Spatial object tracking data
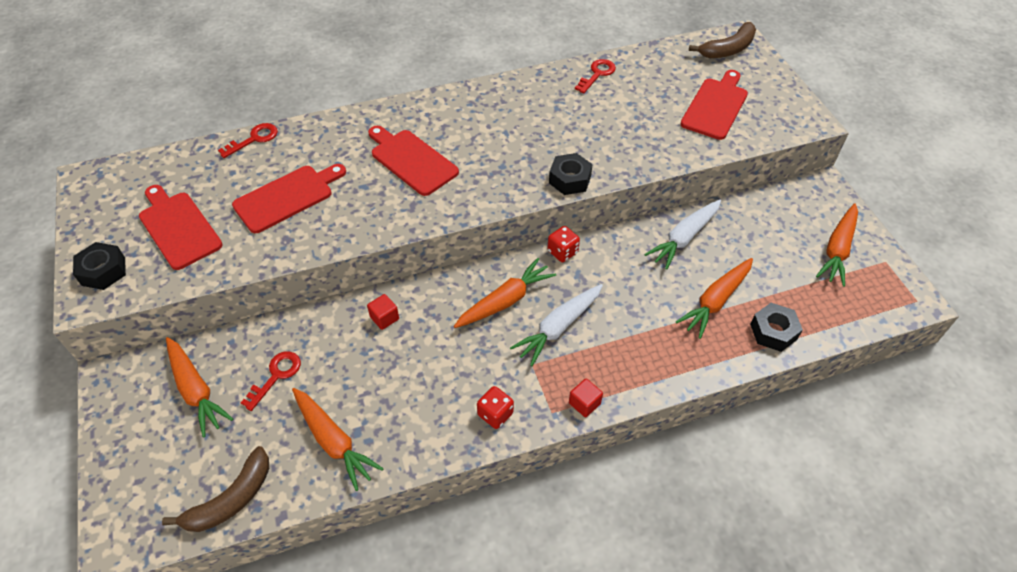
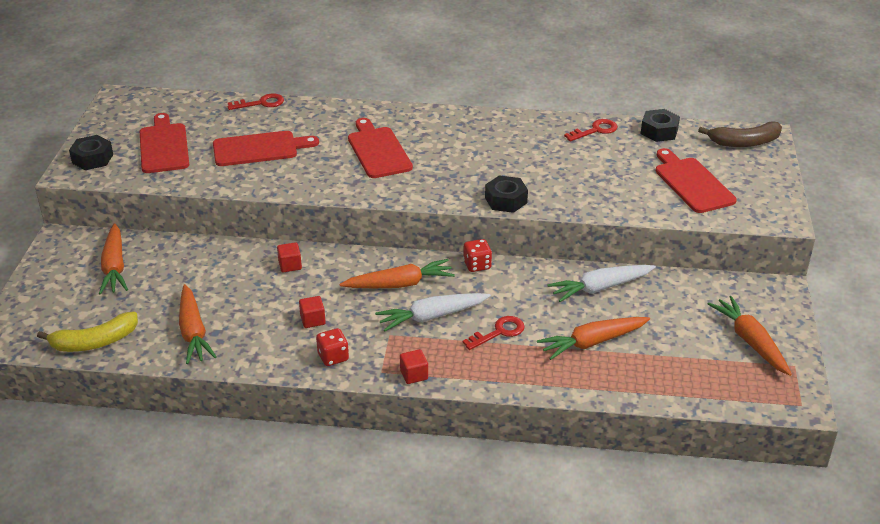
camera: 25 degrees right, 15 degrees down
(231, 499) = (94, 342): brown banana -> yellow banana
(276, 376) = (179, 277): red key -> red key (498, 332)
(448, 376) = (313, 320): none -> red cube
(715, 106) = (692, 183): red cutting board -> red cutting board turned 75 degrees counterclockwise
(773, 331) = (630, 381): black nut -> black nut (659, 131)
(837, 250) = (750, 341): orange carrot -> orange carrot turned 105 degrees clockwise

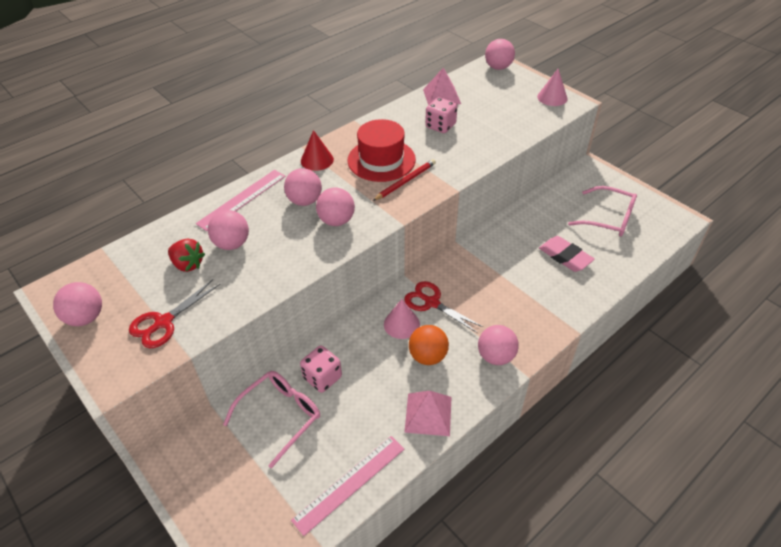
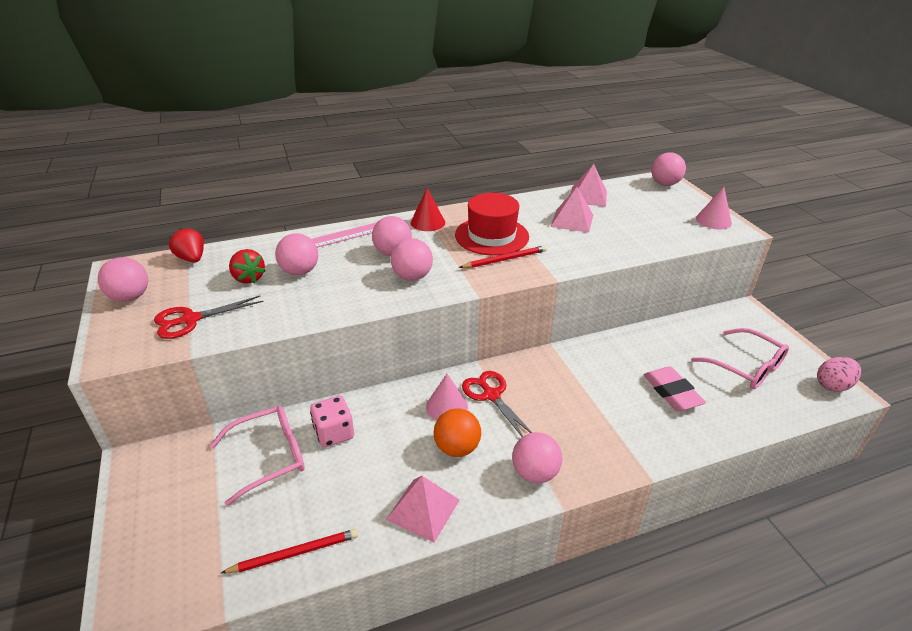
camera: 20 degrees right, 10 degrees down
(116, 259) = (192, 258): none -> red strawberry
(349, 483) = (295, 553): pink ruler -> red pencil
(440, 126) = (572, 220): pink dice -> pink pyramid
(672, 216) = (832, 386): none -> pink egg

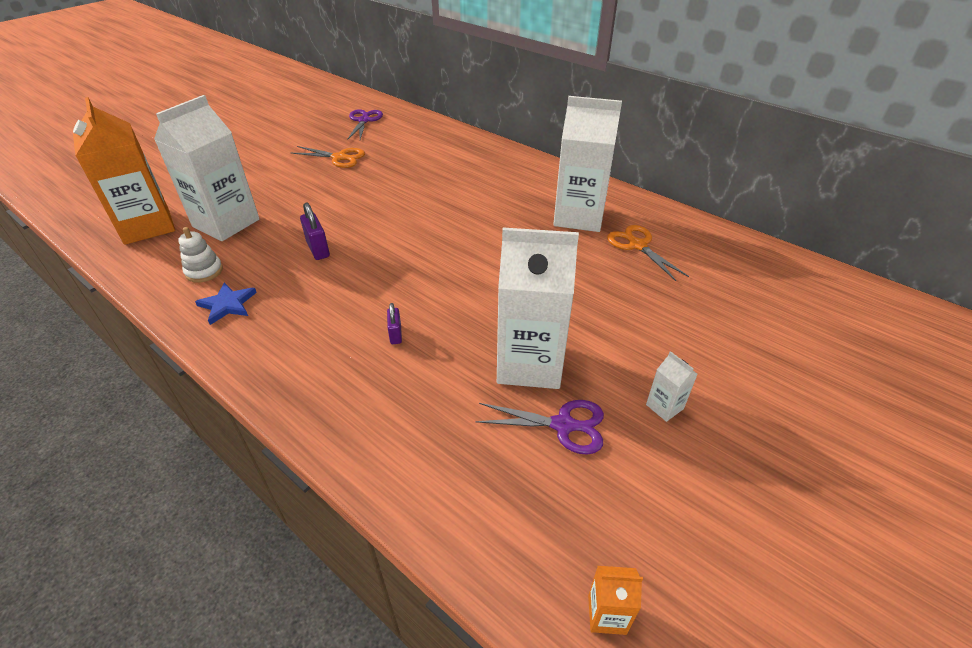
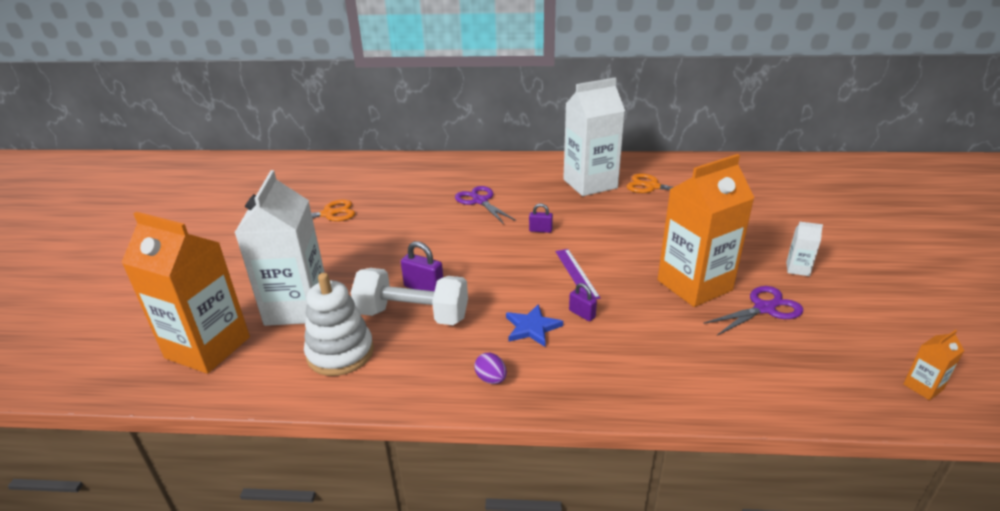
camera: 35 degrees left, 10 degrees down
(204, 271) = (340, 353): white stacking toy -> white stacking toy, size x1.62
(228, 304) = (408, 365): blue star -> blue star (532, 327)
(259, 348) = (491, 379): none -> purple egg
(281, 267) = (413, 315): none -> white dumbbell
(364, 120) = (305, 177): purple scissors -> purple scissors (480, 201)
(443, 296) = (576, 273): none -> purple ruler
(471, 242) = (540, 230): none -> purple padlock
(529, 363) = (694, 285): white carton -> orange carton

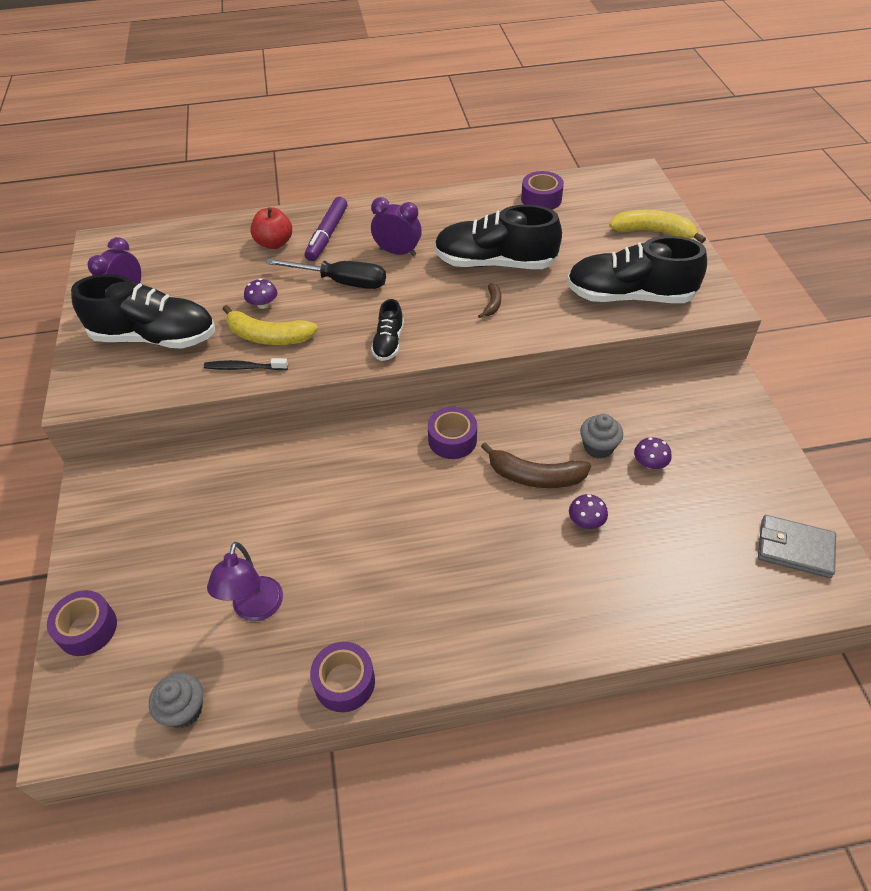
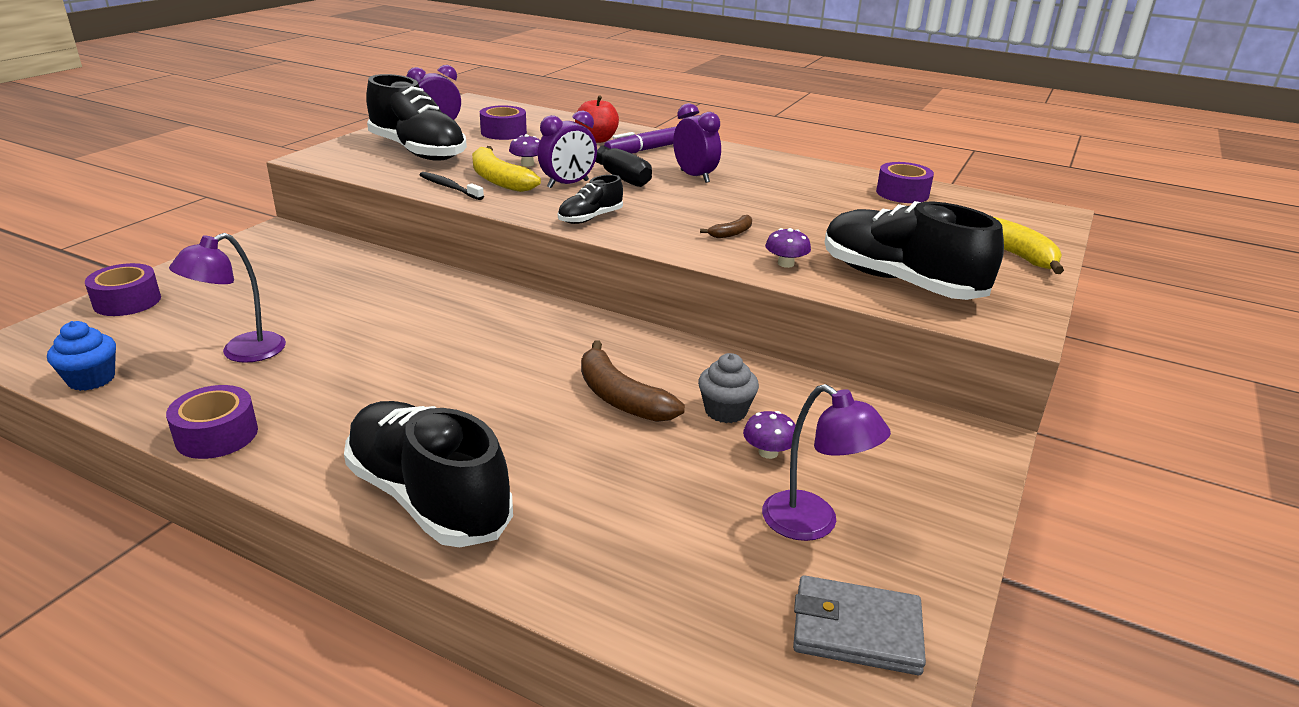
camera: 35 degrees right, 20 degrees down
(184, 709) = (91, 379): grey cupcake -> blue cupcake
(324, 312) = (568, 184): none -> purple clock
(452, 439) = (581, 335): purple tape -> purple tape (503, 132)
(495, 263) = (780, 212): black shoe -> black shoe (428, 498)
(586, 521) = (620, 457): purple mushroom -> purple mushroom (785, 264)
(717, 498) = (813, 524): none -> purple lamp
(794, 548) = (856, 630): grey wallet -> grey wallet turned 45 degrees counterclockwise

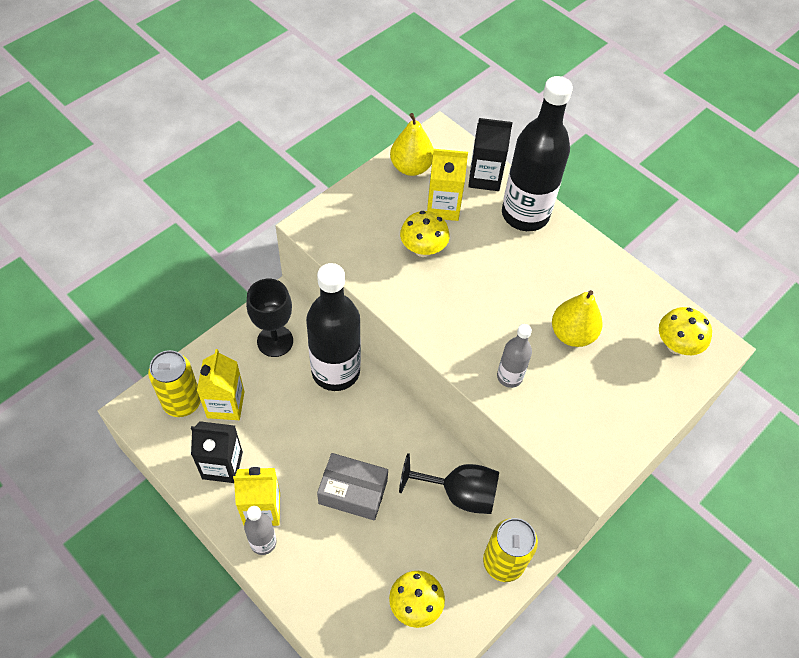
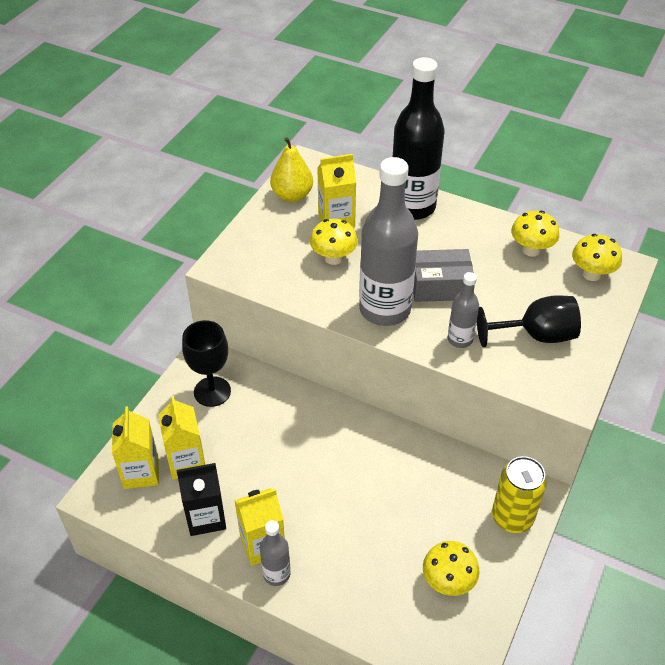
camera: 15 degrees left, 10 degrees down
(182, 402) = (141, 472): yellow can -> yellow carton
(335, 371) = (282, 401): black bottle -> none
(353, 492) = (345, 501): grey box -> grey box (440, 285)
(449, 321) = (385, 309): none -> grey bottle
(459, 493) = (445, 471): black goblet -> black goblet (536, 335)
(484, 178) = (363, 187): black carton -> none
(572, 334) = (498, 290): yellow pear -> none
(625, 299) = (531, 250): none -> yellow mushroom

WHAT YOU WILL DO: The lines above starting at the one that holds "(794, 548) = (856, 630): grey" and ending at the one that holds "(572, 334) = (498, 290): yellow pear -> none" are to be written out exactly, ends included, and no pictures are to be copied.

TASK RESPONSE:
(794, 548) = (856, 630): grey wallet -> grey wallet turned 45 degrees counterclockwise

camera: 15 degrees left, 10 degrees down
(182, 402) = (141, 472): yellow can -> yellow carton
(335, 371) = (282, 401): black bottle -> none
(353, 492) = (345, 501): grey box -> grey box (440, 285)
(449, 321) = (385, 309): none -> grey bottle
(459, 493) = (445, 471): black goblet -> black goblet (536, 335)
(484, 178) = (363, 187): black carton -> none
(572, 334) = (498, 290): yellow pear -> none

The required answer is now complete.